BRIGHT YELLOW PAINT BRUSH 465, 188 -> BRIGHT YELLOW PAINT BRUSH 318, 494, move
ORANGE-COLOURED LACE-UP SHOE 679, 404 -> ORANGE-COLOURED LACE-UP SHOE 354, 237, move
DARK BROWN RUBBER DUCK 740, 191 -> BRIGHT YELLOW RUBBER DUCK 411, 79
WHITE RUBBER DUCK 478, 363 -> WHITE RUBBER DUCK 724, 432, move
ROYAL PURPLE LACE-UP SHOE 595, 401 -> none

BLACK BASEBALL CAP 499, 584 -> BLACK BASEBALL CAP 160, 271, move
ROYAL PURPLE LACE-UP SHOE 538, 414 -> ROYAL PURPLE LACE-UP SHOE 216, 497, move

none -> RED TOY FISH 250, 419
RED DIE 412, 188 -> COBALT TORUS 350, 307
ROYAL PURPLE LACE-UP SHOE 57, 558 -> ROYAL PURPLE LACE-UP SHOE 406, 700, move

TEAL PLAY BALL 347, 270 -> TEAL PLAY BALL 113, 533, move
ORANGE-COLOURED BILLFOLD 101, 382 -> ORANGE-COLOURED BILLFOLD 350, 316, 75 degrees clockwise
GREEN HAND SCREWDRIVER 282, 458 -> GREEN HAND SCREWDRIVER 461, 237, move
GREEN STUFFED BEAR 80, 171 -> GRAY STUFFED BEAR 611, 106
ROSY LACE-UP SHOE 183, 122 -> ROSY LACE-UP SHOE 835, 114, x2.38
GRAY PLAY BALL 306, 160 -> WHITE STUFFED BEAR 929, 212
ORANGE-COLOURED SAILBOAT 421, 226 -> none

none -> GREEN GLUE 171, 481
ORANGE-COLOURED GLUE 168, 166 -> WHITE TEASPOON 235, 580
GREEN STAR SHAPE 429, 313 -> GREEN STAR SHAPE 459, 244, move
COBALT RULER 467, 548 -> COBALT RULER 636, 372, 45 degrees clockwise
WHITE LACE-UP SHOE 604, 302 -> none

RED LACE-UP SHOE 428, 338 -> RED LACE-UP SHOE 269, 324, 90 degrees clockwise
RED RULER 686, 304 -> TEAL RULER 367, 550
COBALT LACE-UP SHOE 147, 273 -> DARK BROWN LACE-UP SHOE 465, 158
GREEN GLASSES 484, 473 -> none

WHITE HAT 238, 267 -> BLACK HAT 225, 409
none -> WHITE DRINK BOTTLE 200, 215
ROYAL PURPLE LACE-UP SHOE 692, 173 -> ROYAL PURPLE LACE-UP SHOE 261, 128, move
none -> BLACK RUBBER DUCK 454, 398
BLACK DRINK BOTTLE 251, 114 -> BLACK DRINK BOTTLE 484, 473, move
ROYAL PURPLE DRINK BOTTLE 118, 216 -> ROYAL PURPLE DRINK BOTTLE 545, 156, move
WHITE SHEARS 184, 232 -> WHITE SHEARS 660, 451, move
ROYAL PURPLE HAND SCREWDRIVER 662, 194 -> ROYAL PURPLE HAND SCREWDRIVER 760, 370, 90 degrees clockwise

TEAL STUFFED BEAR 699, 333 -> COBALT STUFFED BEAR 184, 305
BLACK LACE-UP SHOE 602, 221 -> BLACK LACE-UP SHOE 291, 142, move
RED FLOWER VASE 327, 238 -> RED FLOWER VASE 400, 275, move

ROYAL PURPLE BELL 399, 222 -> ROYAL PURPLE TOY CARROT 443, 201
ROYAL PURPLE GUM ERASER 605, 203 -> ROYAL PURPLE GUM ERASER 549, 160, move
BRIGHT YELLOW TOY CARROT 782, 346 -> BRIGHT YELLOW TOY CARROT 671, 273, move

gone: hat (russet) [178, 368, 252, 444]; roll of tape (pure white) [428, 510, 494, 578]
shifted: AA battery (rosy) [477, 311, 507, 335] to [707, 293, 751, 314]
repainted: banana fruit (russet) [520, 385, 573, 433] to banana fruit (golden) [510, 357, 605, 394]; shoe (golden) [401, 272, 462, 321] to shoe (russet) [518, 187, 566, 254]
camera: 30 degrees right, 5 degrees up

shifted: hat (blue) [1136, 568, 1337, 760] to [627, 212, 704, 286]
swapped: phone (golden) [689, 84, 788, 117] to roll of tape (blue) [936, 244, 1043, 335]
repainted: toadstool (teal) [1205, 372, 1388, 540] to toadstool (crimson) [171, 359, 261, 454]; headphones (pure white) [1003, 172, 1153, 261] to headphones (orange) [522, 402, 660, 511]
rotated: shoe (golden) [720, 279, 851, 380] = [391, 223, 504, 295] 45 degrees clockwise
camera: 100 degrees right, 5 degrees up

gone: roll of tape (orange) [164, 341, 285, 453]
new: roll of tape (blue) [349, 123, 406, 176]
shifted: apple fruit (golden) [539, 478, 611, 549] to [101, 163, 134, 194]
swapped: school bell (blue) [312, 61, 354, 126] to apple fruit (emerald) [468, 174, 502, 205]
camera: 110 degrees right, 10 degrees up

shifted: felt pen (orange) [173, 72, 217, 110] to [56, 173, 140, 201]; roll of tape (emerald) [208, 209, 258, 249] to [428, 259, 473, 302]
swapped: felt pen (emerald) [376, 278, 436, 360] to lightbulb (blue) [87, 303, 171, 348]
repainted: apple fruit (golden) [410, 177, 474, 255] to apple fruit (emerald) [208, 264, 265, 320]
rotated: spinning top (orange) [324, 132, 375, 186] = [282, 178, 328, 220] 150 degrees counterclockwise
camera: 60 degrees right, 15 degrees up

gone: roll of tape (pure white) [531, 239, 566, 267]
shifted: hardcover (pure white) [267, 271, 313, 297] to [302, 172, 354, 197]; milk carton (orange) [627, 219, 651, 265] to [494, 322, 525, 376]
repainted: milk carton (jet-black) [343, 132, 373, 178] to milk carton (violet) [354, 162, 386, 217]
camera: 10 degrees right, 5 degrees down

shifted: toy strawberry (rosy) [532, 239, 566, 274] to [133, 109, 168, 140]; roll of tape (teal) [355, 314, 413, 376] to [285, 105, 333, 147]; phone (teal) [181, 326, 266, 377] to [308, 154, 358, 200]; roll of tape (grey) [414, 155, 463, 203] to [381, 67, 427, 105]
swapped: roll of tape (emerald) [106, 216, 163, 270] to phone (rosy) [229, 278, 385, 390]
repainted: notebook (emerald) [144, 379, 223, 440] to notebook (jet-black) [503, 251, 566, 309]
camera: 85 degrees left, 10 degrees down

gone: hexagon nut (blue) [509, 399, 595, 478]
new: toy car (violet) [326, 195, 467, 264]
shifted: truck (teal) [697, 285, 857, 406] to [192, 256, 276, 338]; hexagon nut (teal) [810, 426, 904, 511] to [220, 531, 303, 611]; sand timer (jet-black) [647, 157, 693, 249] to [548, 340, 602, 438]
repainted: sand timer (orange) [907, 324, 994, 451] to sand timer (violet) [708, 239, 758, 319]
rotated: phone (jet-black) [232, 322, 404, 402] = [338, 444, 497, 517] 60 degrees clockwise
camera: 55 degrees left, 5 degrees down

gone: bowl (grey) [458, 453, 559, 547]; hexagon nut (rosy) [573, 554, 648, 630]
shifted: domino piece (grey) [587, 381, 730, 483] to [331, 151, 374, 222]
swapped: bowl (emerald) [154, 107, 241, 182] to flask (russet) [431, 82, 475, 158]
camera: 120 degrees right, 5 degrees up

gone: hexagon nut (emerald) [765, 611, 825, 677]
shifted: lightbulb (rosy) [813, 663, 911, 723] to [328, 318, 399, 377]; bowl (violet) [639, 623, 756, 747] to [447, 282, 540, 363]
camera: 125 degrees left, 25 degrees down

= = =

▸ Directions for this task
Everything starting at the line containing "ORANGE-COLOURED LACE-UP SHOE 679, 404" and ending at the line containing "WHITE RUBBER DUCK 478, 363" in the records above should be repeated exactly, and only that.

▸ Solution to the problem
ORANGE-COLOURED LACE-UP SHOE 679, 404 -> ORANGE-COLOURED LACE-UP SHOE 354, 237, move
DARK BROWN RUBBER DUCK 740, 191 -> BRIGHT YELLOW RUBBER DUCK 411, 79
WHITE RUBBER DUCK 478, 363 -> WHITE RUBBER DUCK 724, 432, move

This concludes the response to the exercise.